Extracted information:
==================================================

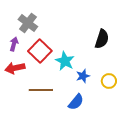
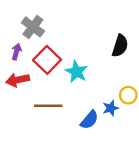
blue star: (83, 76) -> (111, 108), moved

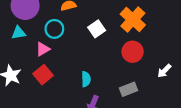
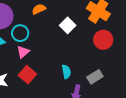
cyan circle: (54, 29) -> (20, 33), moved
gray rectangle: (128, 89) -> (95, 77), moved

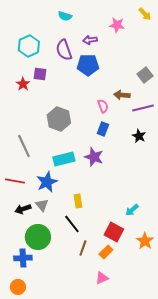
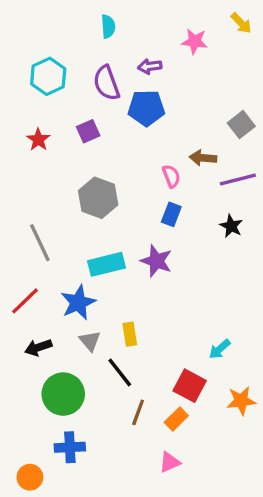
cyan semicircle: (65, 16) -> (108, 26), turned -112
purple square: (40, 74) -> (88, 131), moved, turned -32
red line: (15, 181) -> (25, 301), turned -54
gray triangle: (42, 205) -> (90, 341), moved
orange star: (145, 241) -> (241, 401), turned 30
blue cross: (23, 258) -> (70, 447), moved

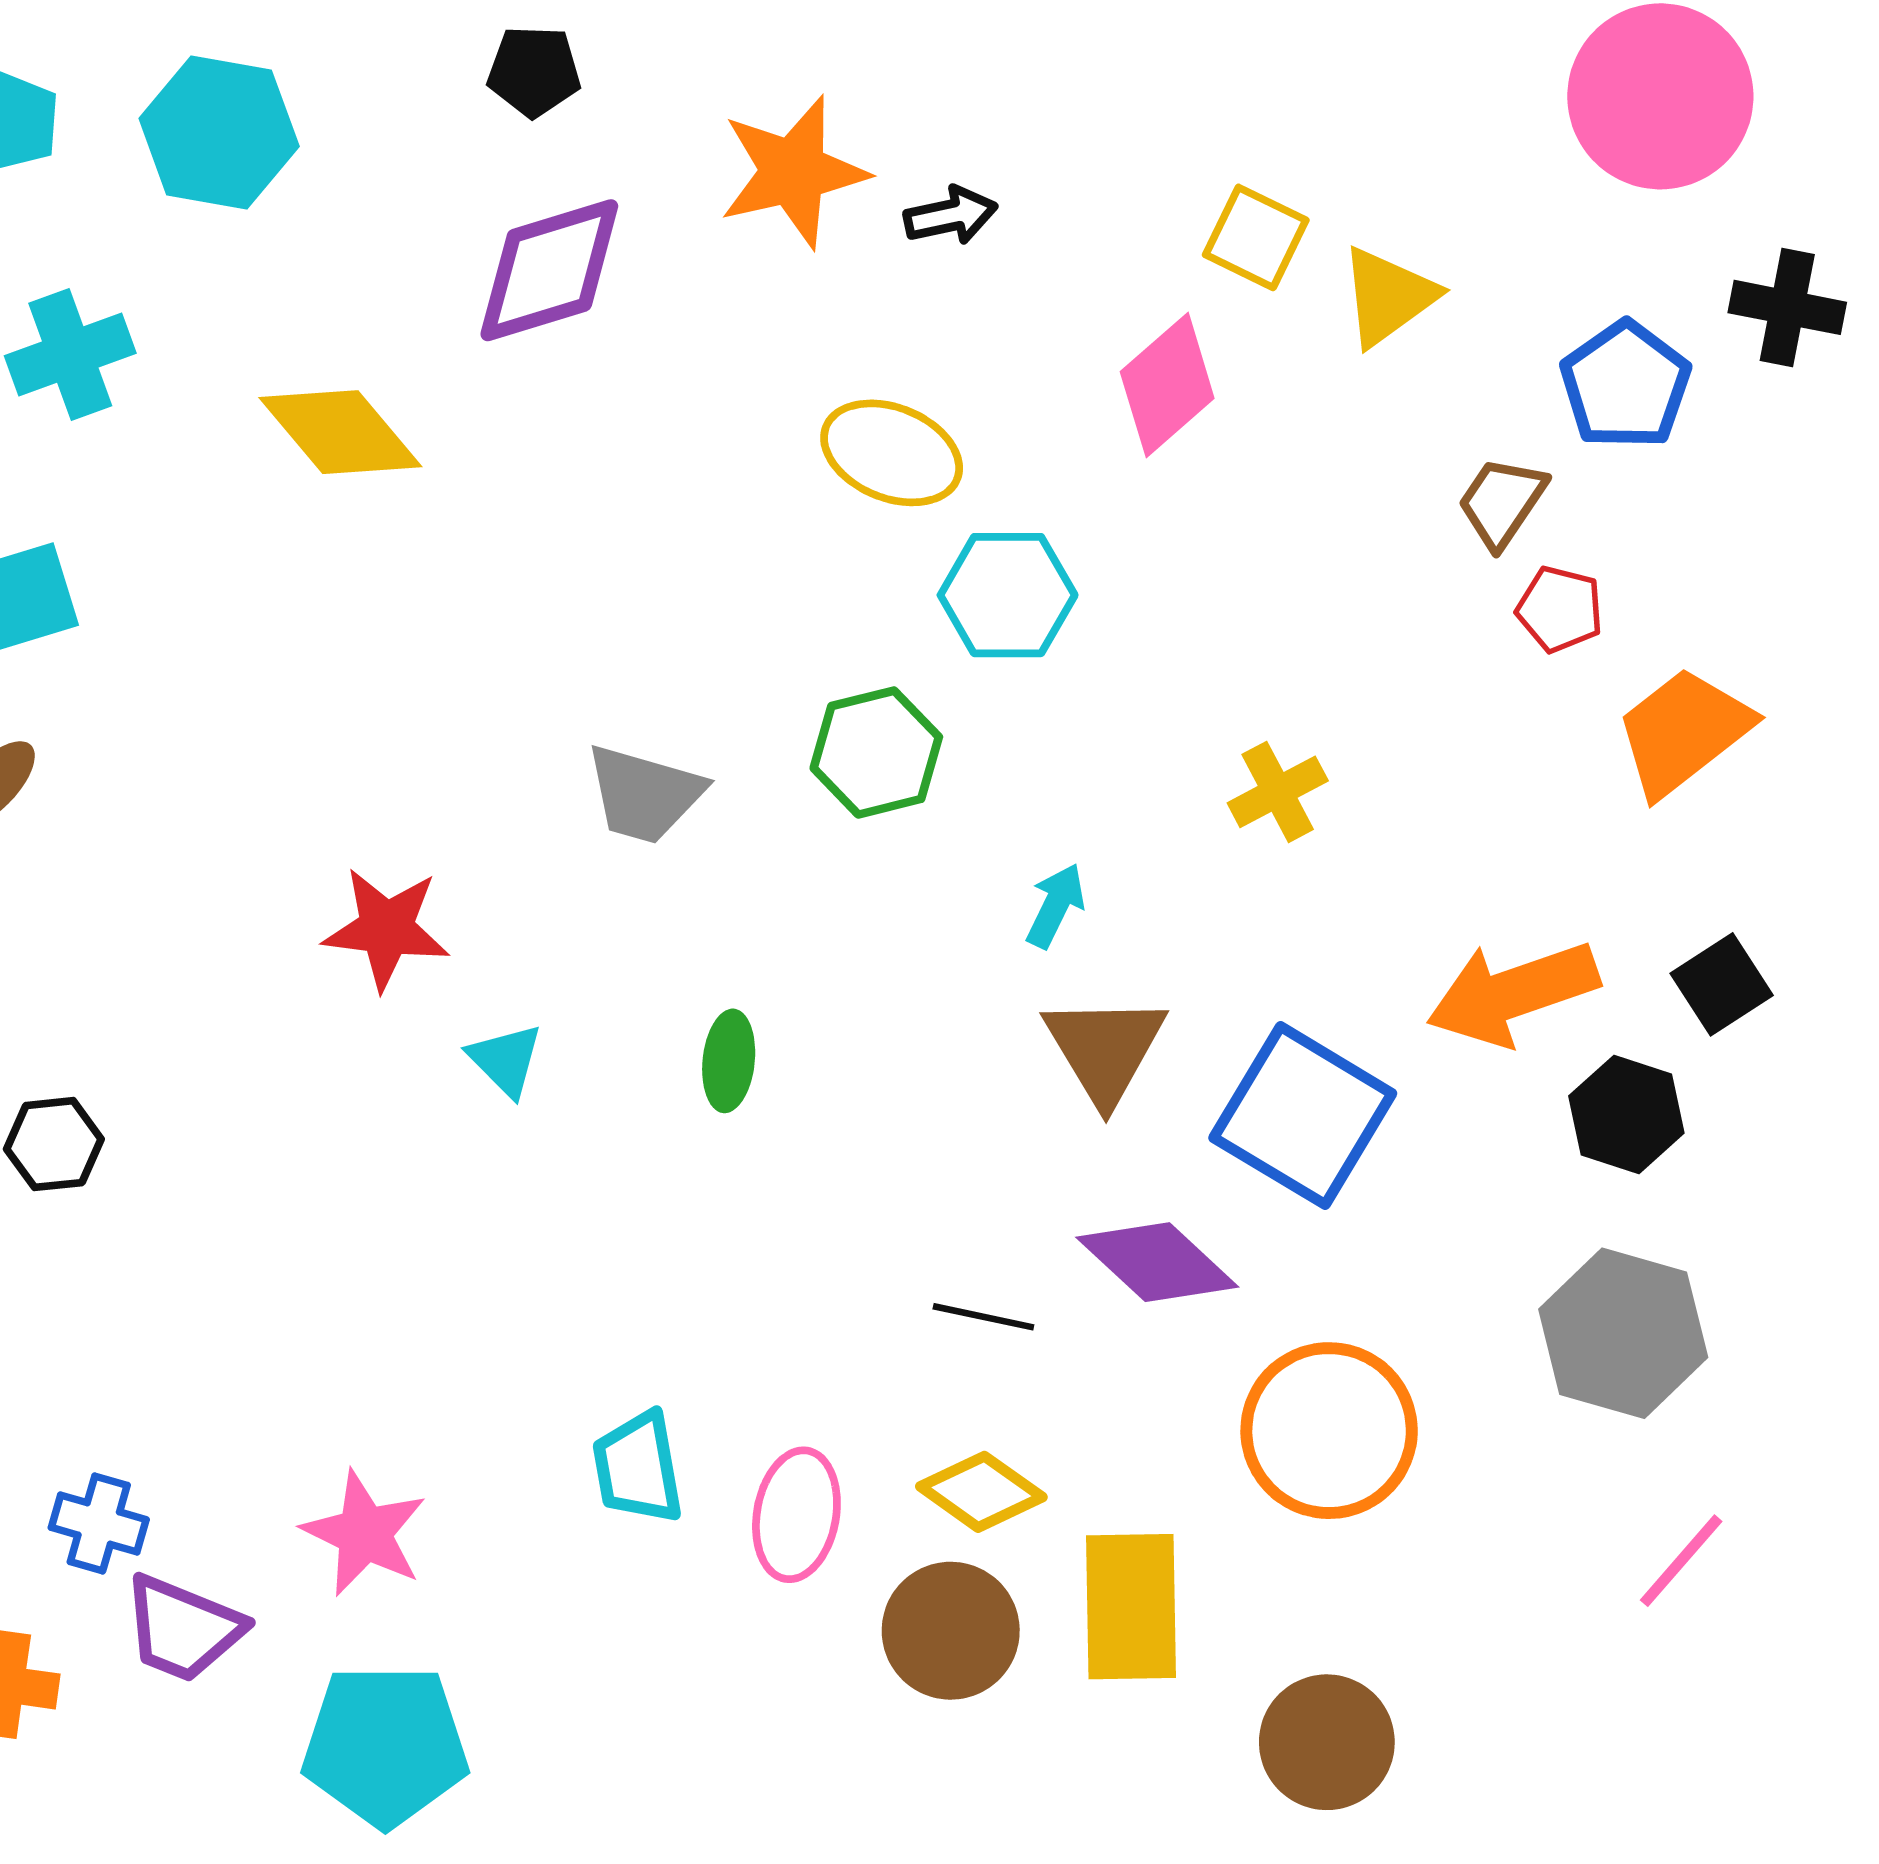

==================================================

All lines of the records above that carry the word "gray" should be listed.

Exercise output:
gray rectangle: (128, 89) -> (95, 77), moved
gray triangle: (42, 205) -> (90, 341), moved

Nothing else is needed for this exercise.